*Given instruction*. Please show every line of the material below that contains the string "markup", with case counting toward a match.
-------- Dataset content
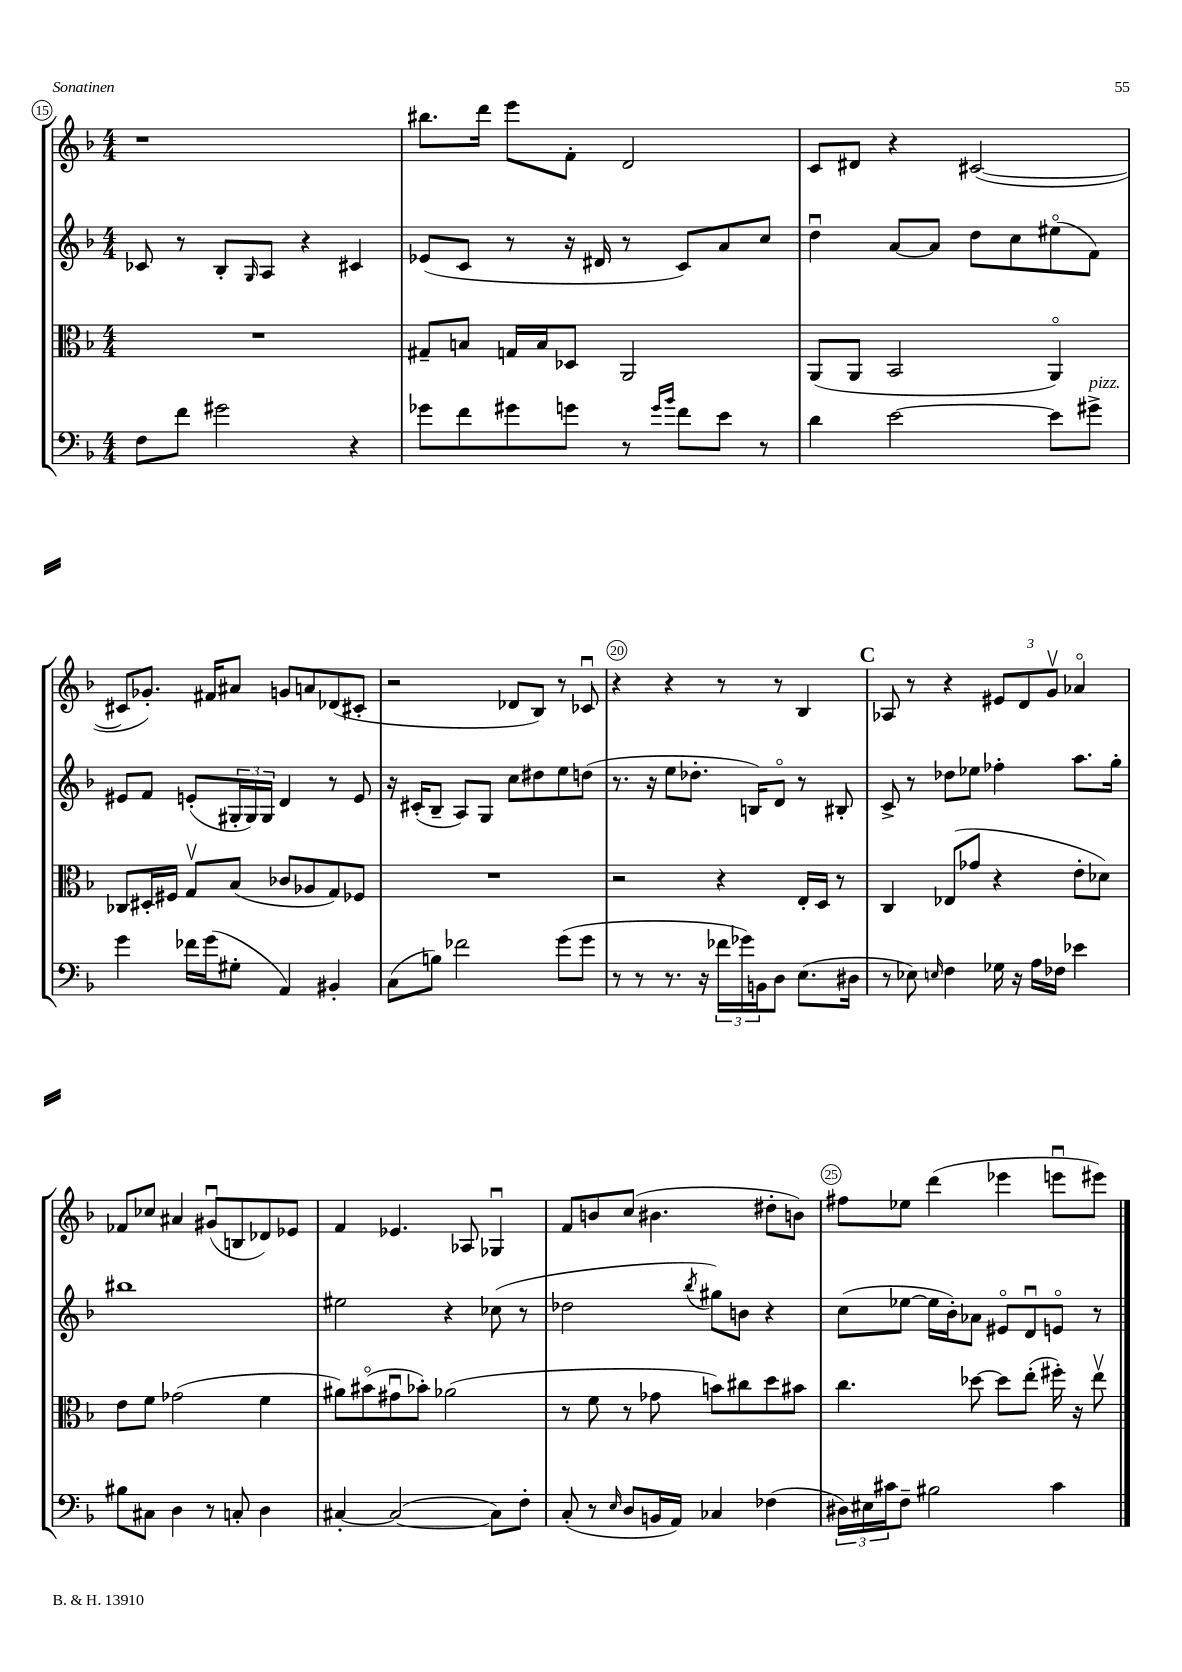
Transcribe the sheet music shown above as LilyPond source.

<<
\new StaffGroup <<
\new Staff = "s0" {
    \clef treble \key f \major \numericTimeSignature \time 4/4
    r1 |
    bis''8. d'''16 e'''8 f'8-. d'2 |
    c'8 dis'8 r4 cis'2~( |
    cis'8 ges'8.-.) fis'16 ais'8 g'8 a'8 des'8( cis'8-. |
    r2 des'8 bes8) r8 ces'8\downbow |
    r4 r4 r8 r8 bes4 |
    \mark \markup { \bold "C" } aes8 r8 r4 \tuplet 3/2 { eis'8 d'8 g'8\upbow } aes'4\flageolet |
    fes'8 ces''8 ais'4 gis'8\downbow( b8 des'8) ees'8 |
    f'4 ees'4. aes8 ges4\downbow |
    f'8 b'8 c''8( bis'4. dis''8-. b'8) |
    fis''8 ees''8 d'''4( ees'''4 e'''8\downbow eis'''8) \bar "|." |
}
\new Staff = "s1" {
    \clef treble \key f \major \numericTimeSignature \time 4/4
    ces'8 r8 bes8-. \grace { g16 } a8 r4 cis'4 |
    ees'8( c'8 r8 r16 dis'16 r8 c'8) a'8 c''8 |
    d''4\downbow a'8~ a'8 d''8 c''8 eis''8\flageolet( f'8) |
    eis'8 f'8 e'8-.( \tuplet 3/2 { gis16-. gis16) gis16 } d'4 r8 e'8 |
    r16 cis'16-.( bes8-- a8) g8 c''8 dis''8 e''8 d''8( |
    r8. r16 e''8 des''8.-. b16) d'8\flageolet r8 bis8-. |
    \mark \markup { \bold "C" } c'8-> r8 des''8 ees''8 fes''4-. a''8. g''16-. |
    bis''1 |
    eis''2 r4 ces''8( r8 |
    des''2 \acciaccatura { bes''8 } gis''8) b'8 r4 |
    c''8( ees''8~ ees''16 bes'16-.) aes'8 eis'8\flageolet d'8\downbow e'8\flageolet r8 \bar "|." |
}
\new Staff = "s2" {
    \clef alto \key f \major \numericTimeSignature \time 4/4
    R1 |
    gis8-- b8 g16 b16 des8 a,2 |
    a,8( a,8 bes,2 a,4\flageolet) |
    ces8 dis16-. fis16 g8\upbow bes8( ces'8 aes8 g8) fes8 |
    R1 |
    r2 r4 e16-. d16 r8 |
    \mark \markup { \bold "C" } c4 ees8( ges'8 r4 e'8-. des'8) |
    e'8 f'8 ges'2( f'4 |
    ais'8) bis'8\flageolet( gis'8\downbow bes'8-.) aes'2( |
    r8 f'8 r8 ges'8 b'8) cis''8 d''8 bis'8 |
    c''4. des''8~ des''8 e''8-.( fis''16-.) r16 e''8\upbow \bar "|." |
}
\new Staff = "s3" {
    \clef bass \key f \major \numericTimeSignature \time 4/4
    f8 f'8 gis'2 r4 |
    ges'8 f'8 gis'8 g'8 r8 \grace { g'16 bes'16 } f'8 e'8 r8 |
    d'4 e'2~ e'8 gis'8->^\markup { \italic "pizz." } |
    g'4 fes'16 g'16( gis8-. a,4) bis,4-. |
    c8( b8) fes'2 g'8( g'8 |
    r8 r8 r8. r16 \tuplet 3/2 { fes'16 ges'16) b,16 } d8 e8.( dis16 |
    \mark \markup { \bold "C" } r8 ees8) \grace { e16 } f4 ges16 r16 a16 fes16 ees'4 |
    bis8 cis8 d4 r8 c8-. d4 |
    cis4~-. cis2~( cis8) f8-. |
    c8-.( r8 \grace { e16 } d8 b,16 a,16) ces4 fes4( |
    \tuplet 3/2 { dis16) eis16 cis'16 } f8-- bis2 cis'4 \bar "|." |
}
>>
>>
\layout { \context { \Score currentBarNumber = #15 \override BarNumber.break-visibility = ##(#f #t #t) barNumberVisibility = #(every-nth-bar-number-visible 5) \override BarNumber.stencil = #(make-stencil-circler 0.1 0.3 ly:text-interface::print) } }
----------------
*Solution to this problem*.
    \mark \markup { \bold "C" } aes8 r8 r4 \tuplet 3/2 { eis'8 d'8 g'8\upbow } aes'4\flageolet |
    \mark \markup { \bold "C" } c'8-> r8 des''8 ees''8 fes''4-. a''8. g''16-. |
    \mark \markup { \bold "C" } c4 ees8( ges'8 r4 e'8-. des'8) |
    d'4 e'2~ e'8 gis'8->^\markup { \italic "pizz." } |
    \mark \markup { \bold "C" } r8 ees8) \grace { e16 } f4 ges16 r16 a16 fes16 ees'4 |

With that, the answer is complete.